■ Aim of the exercise ■
Please retype, word for word, the line containing "S3: switch (DGND, RESET)" and every line after it through the end of the records, leaving out all pictures.

[Change detection outputs]
* * * *

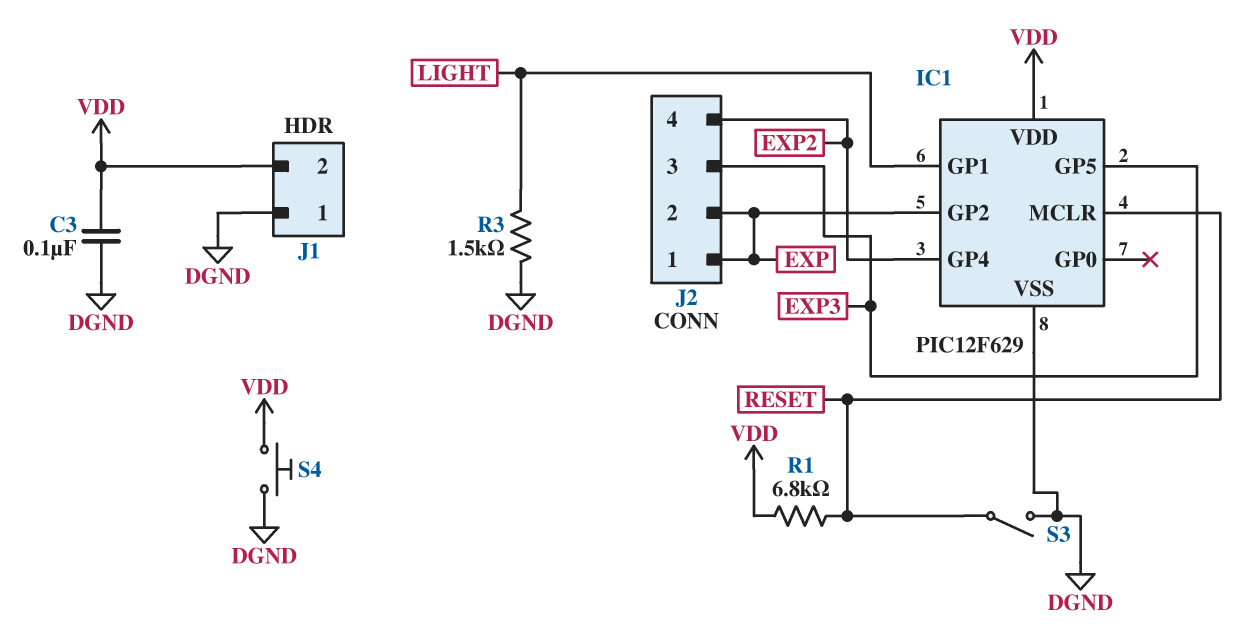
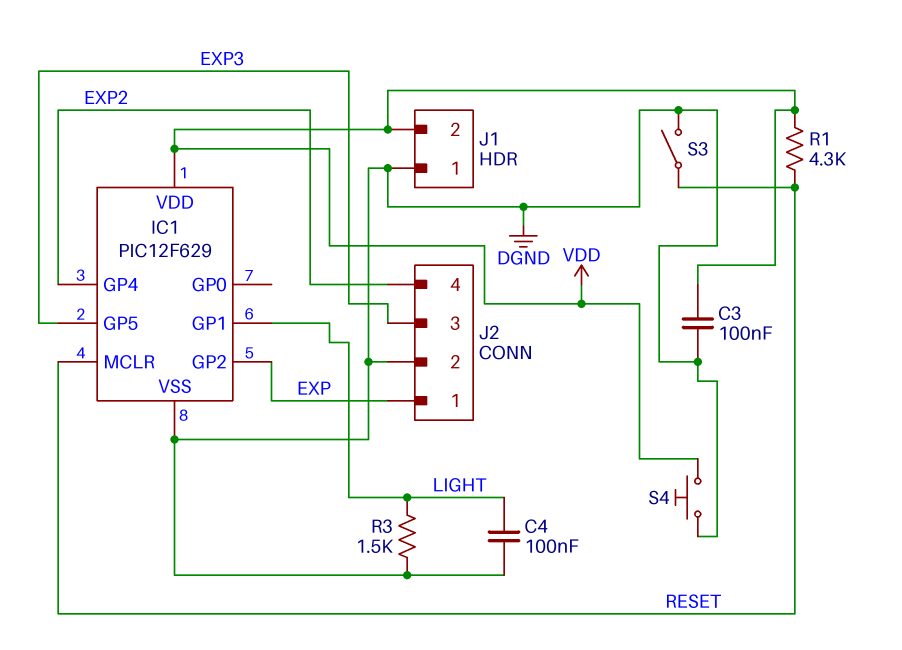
C4: none -> 100nF (DGND, LIGHT)
J2 pin 2: EXP -> DGND
R1: 6.8k (RESET, VDD) -> 4.3k (RESET, VDD)

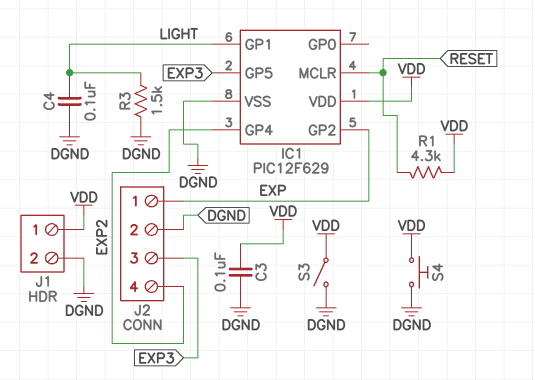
J1 pin 1: DGND -> VDD
J1 pin 2: VDD -> DGND
S3: switch (DGND, RESET) -> switch (DGND, VDD)

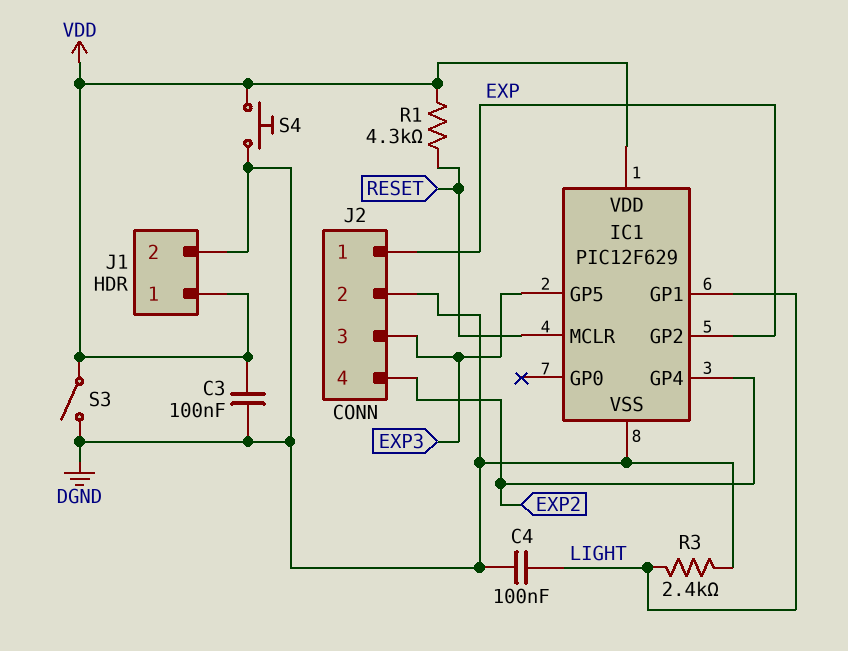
R3: 1.5k (DGND, LIGHT) -> 2.4k (DGND, LIGHT)

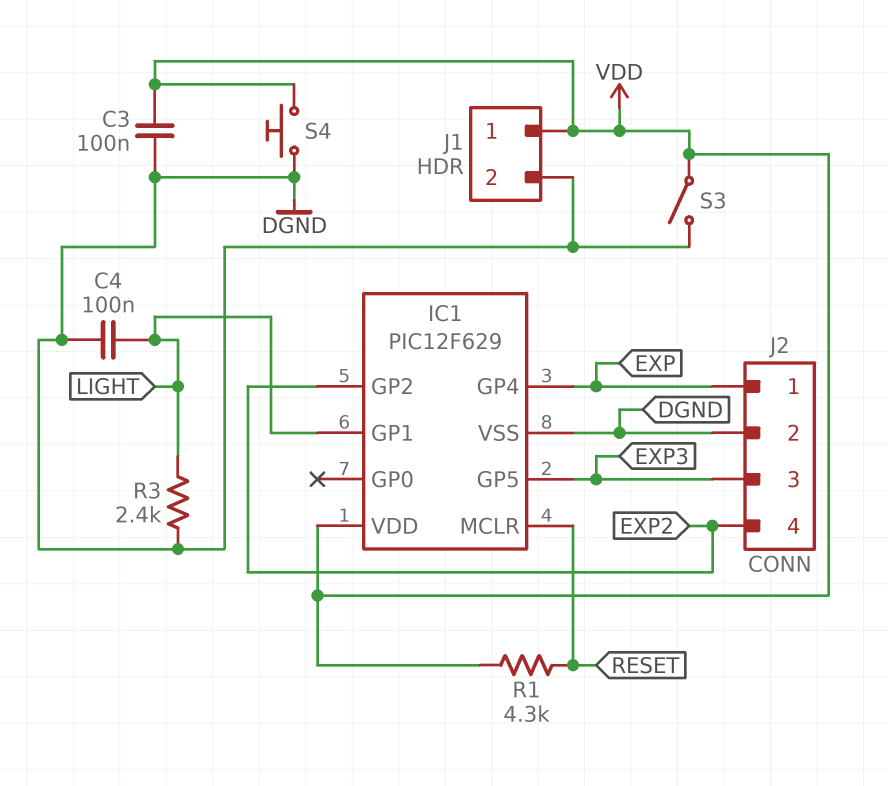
IC1 pin GP2: EXP -> EXP2
IC1 pin GP4: EXP2 -> EXP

* * * *

■ Written solution ■
S3: switch (DGND, RESET) -> switch (DGND, VDD)

R3: 1.5k (DGND, LIGHT) -> 2.4k (DGND, LIGHT)

IC1 pin GP2: EXP -> EXP2
IC1 pin GP4: EXP2 -> EXP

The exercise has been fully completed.